PROMPT:
Each line of the data must reappear exactly in your answer, with no images included.

>>>>

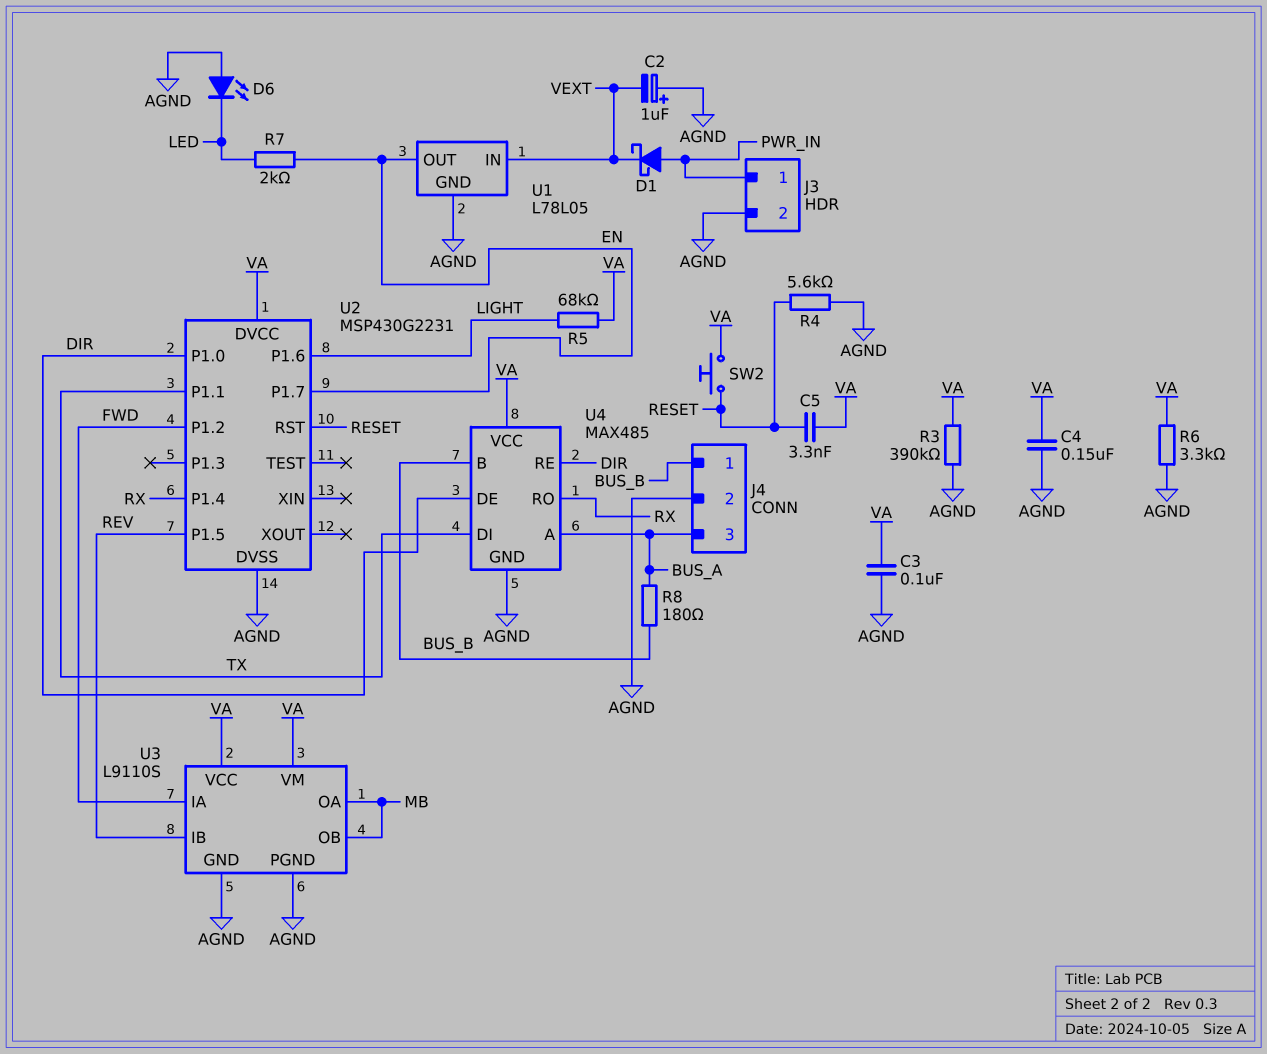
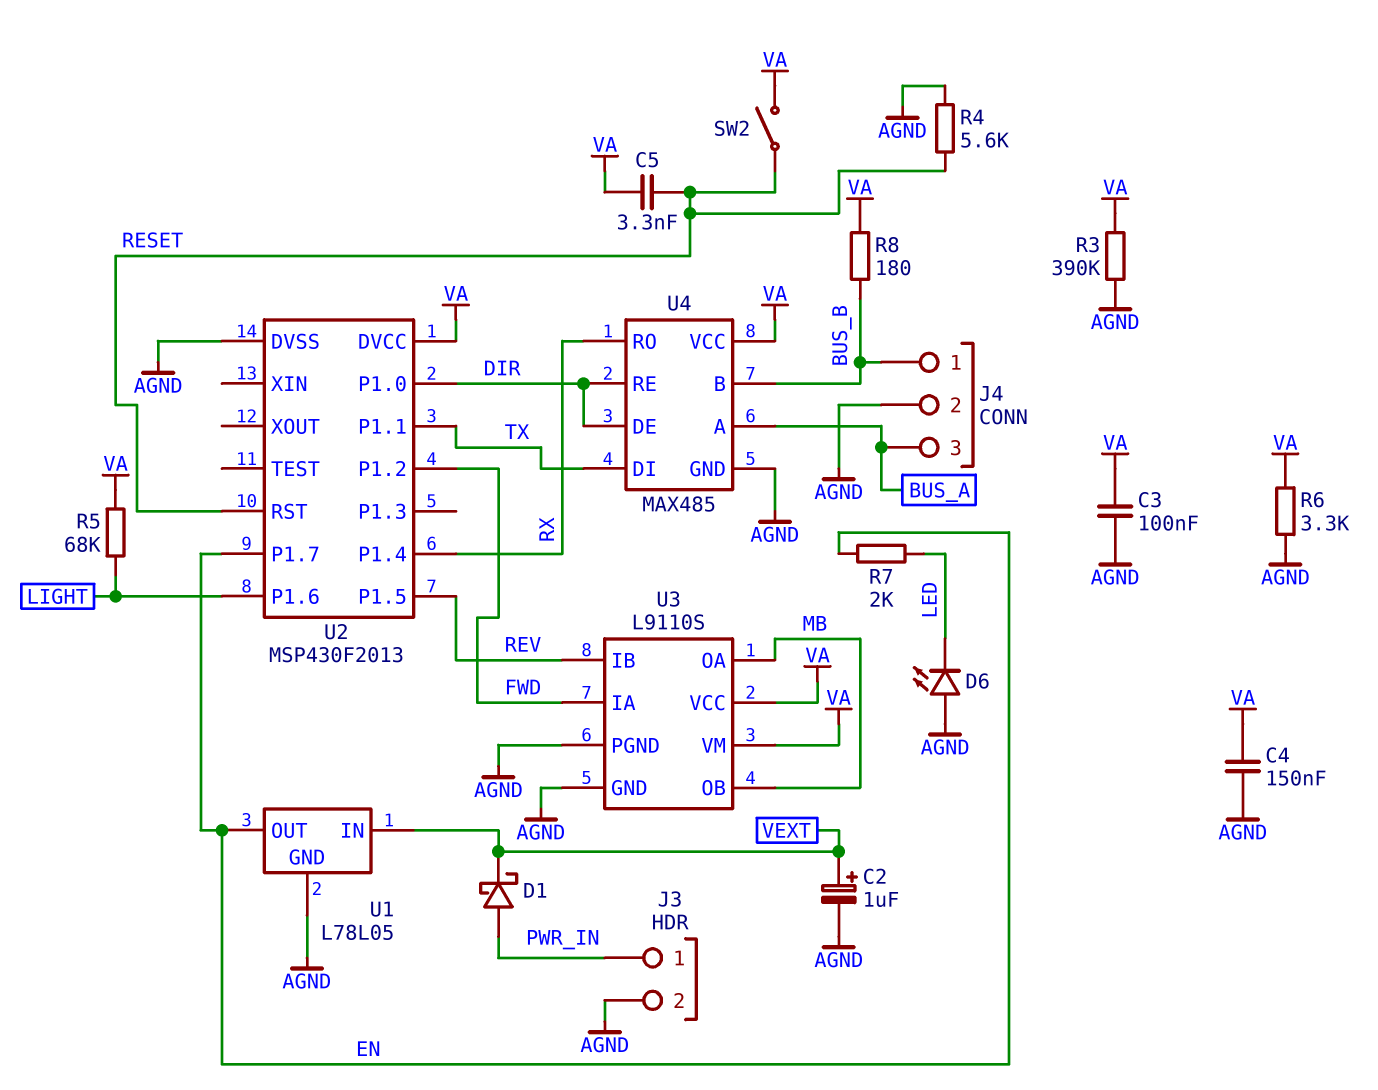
C2: 1uF (plus AGND, minus VEXT) -> 1uF (plus VEXT, minus AGND)
R8: 180 (BUS_A, BUS_B) -> 180 (BUS_B, VA)
SW2: button (RESET, VA) -> switch (RESET, VA)
U2: MSP430G2231 -> MSP430F2013

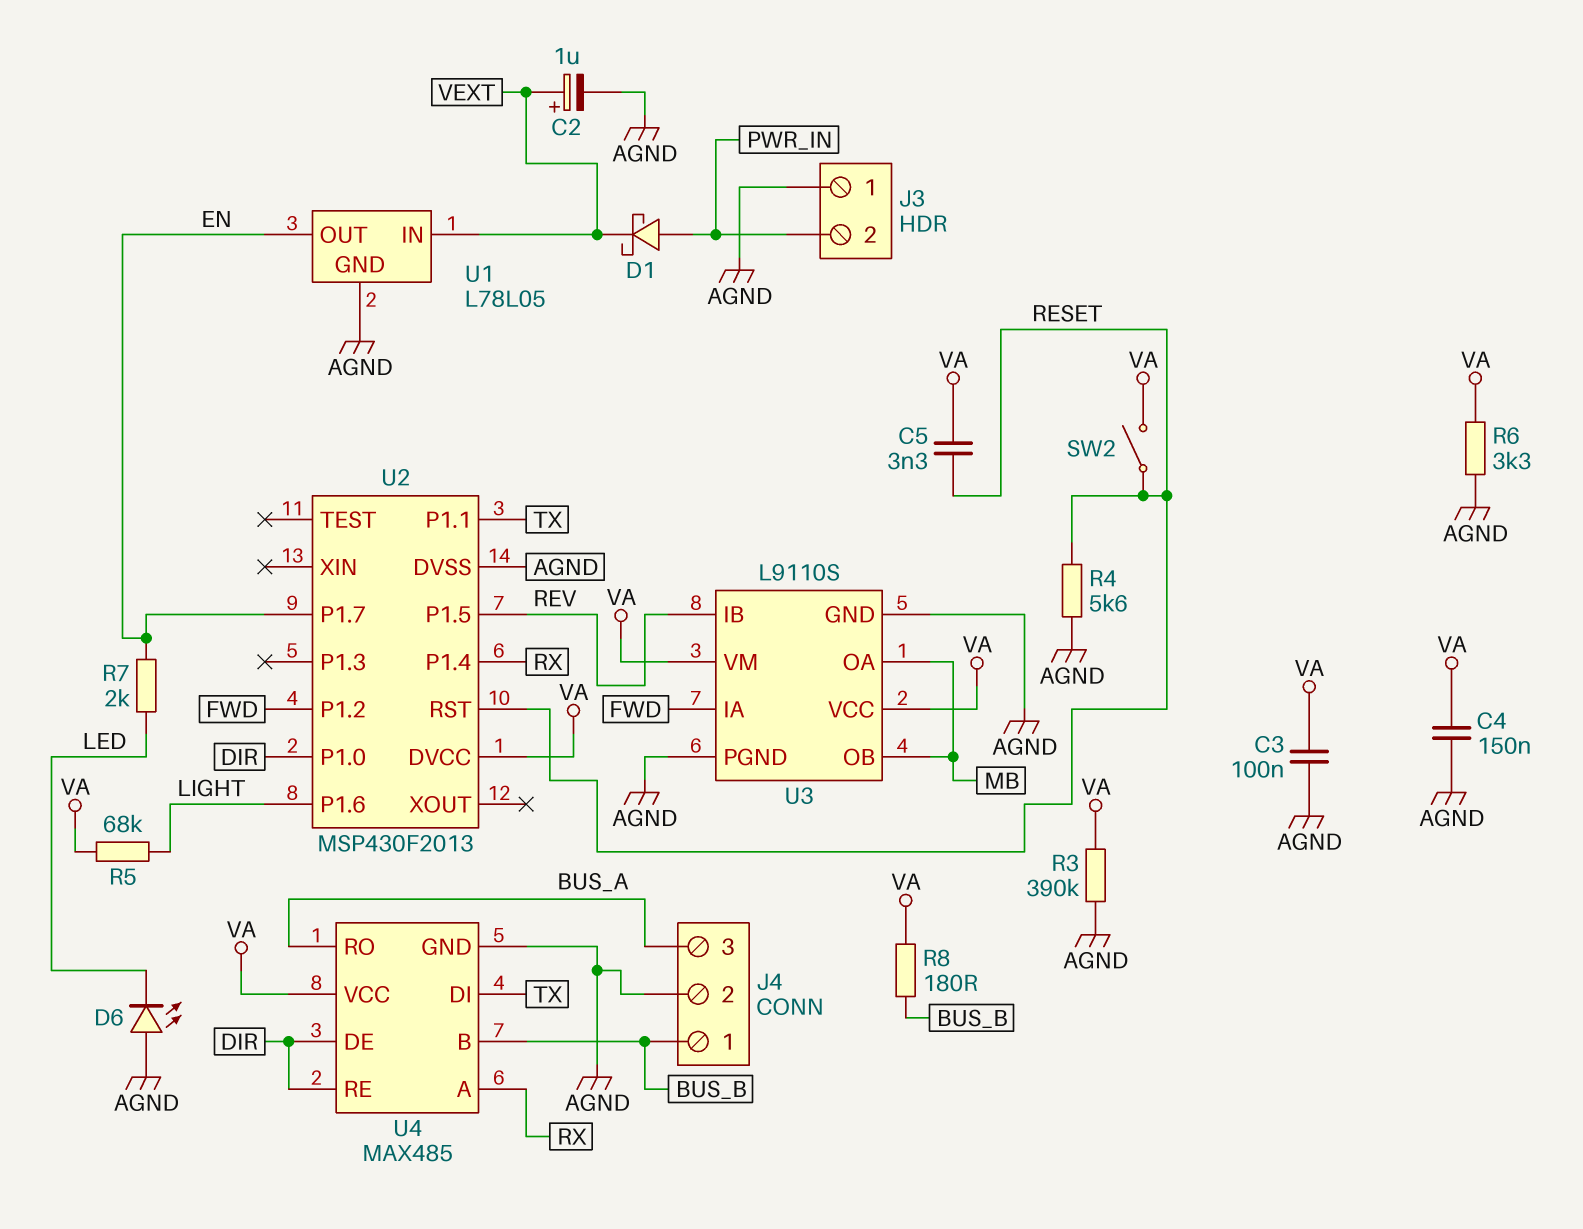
J3 pin 1: PWR_IN -> AGND
J3 pin 2: AGND -> PWR_IN
U4 pin A: BUS_A -> RX
U4 pin RO: RX -> BUS_A

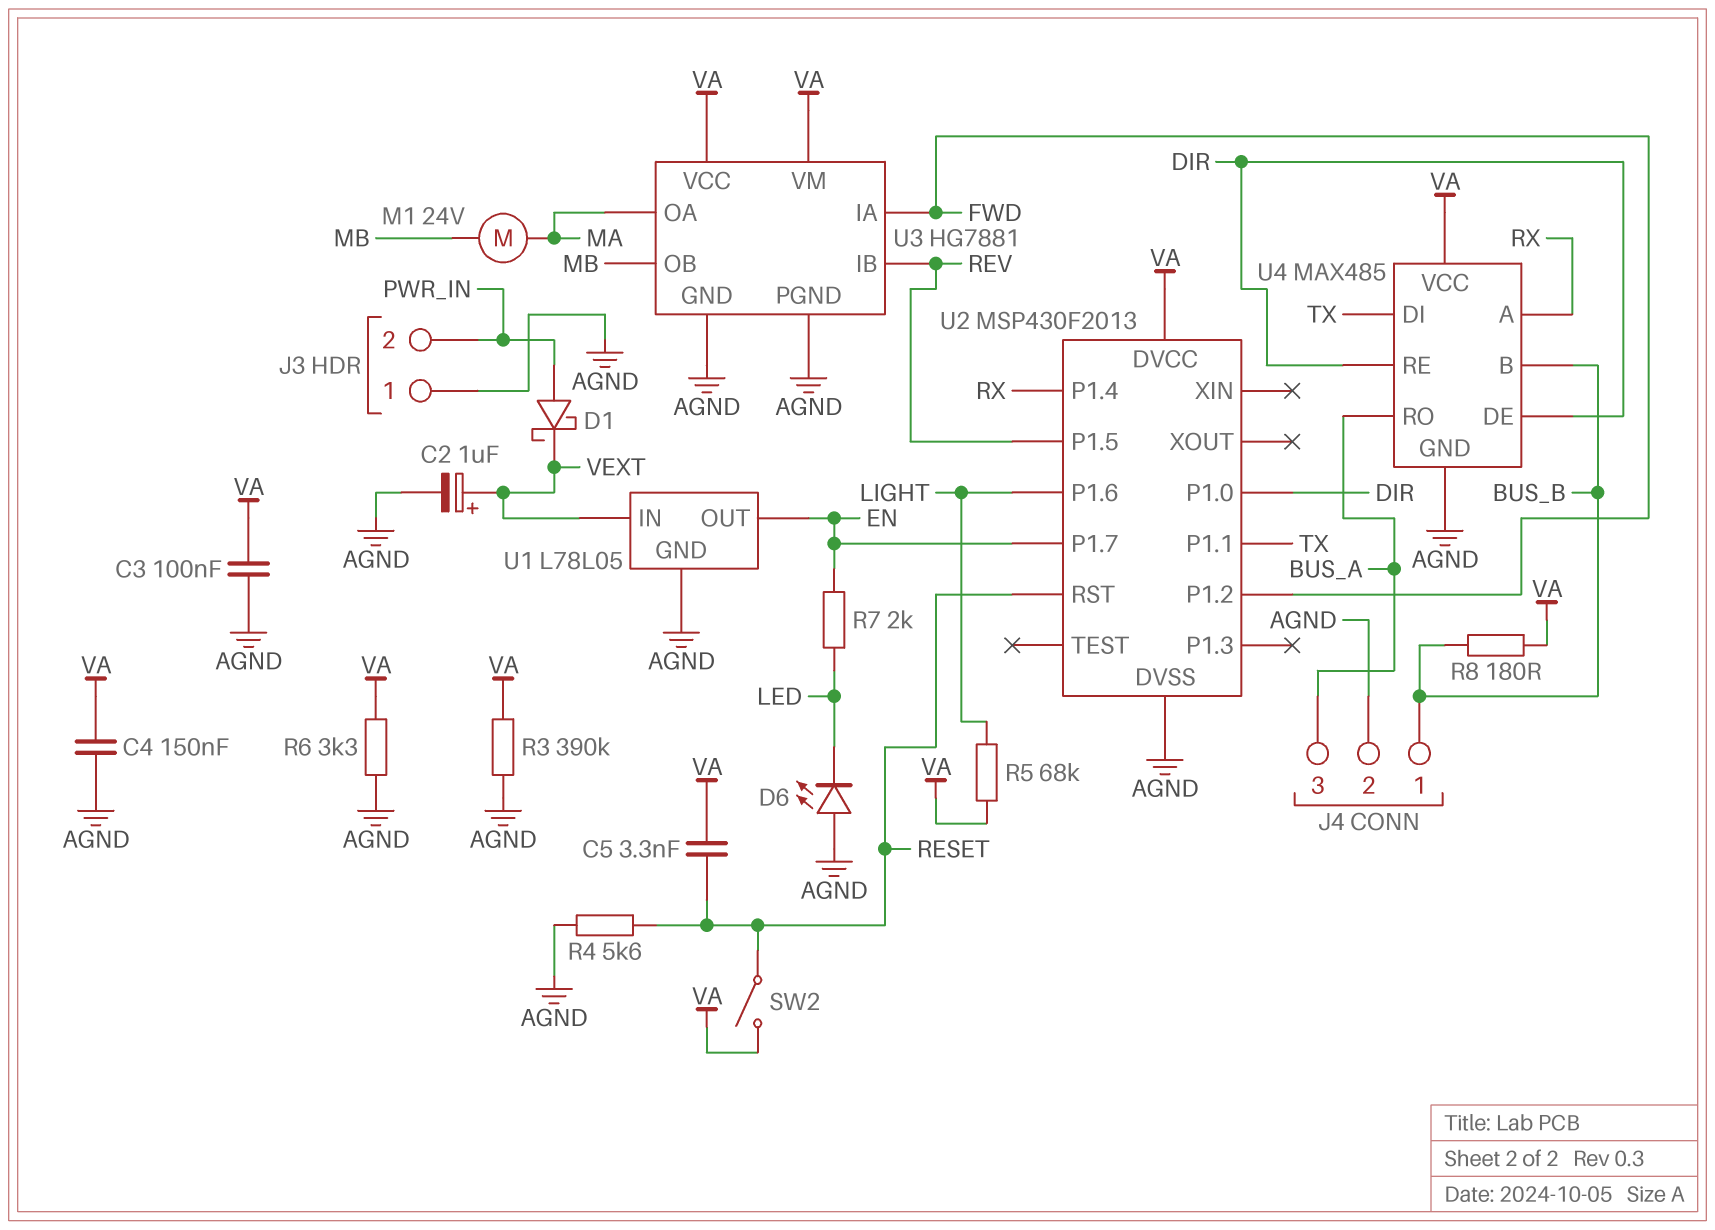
M1: none -> motor 24V (MA, MB)
U3: L9110S -> HG7881
U3 pin OA: MB -> MA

<<<<

ANSWER TO THE PROBLEM:
C2: 1uF (plus AGND, minus VEXT) -> 1uF (plus VEXT, minus AGND)
R8: 180 (BUS_A, BUS_B) -> 180 (BUS_B, VA)
SW2: button (RESET, VA) -> switch (RESET, VA)
U2: MSP430G2231 -> MSP430F2013

J3 pin 1: PWR_IN -> AGND
J3 pin 2: AGND -> PWR_IN
U4 pin A: BUS_A -> RX
U4 pin RO: RX -> BUS_A

M1: none -> motor 24V (MA, MB)
U3: L9110S -> HG7881
U3 pin OA: MB -> MA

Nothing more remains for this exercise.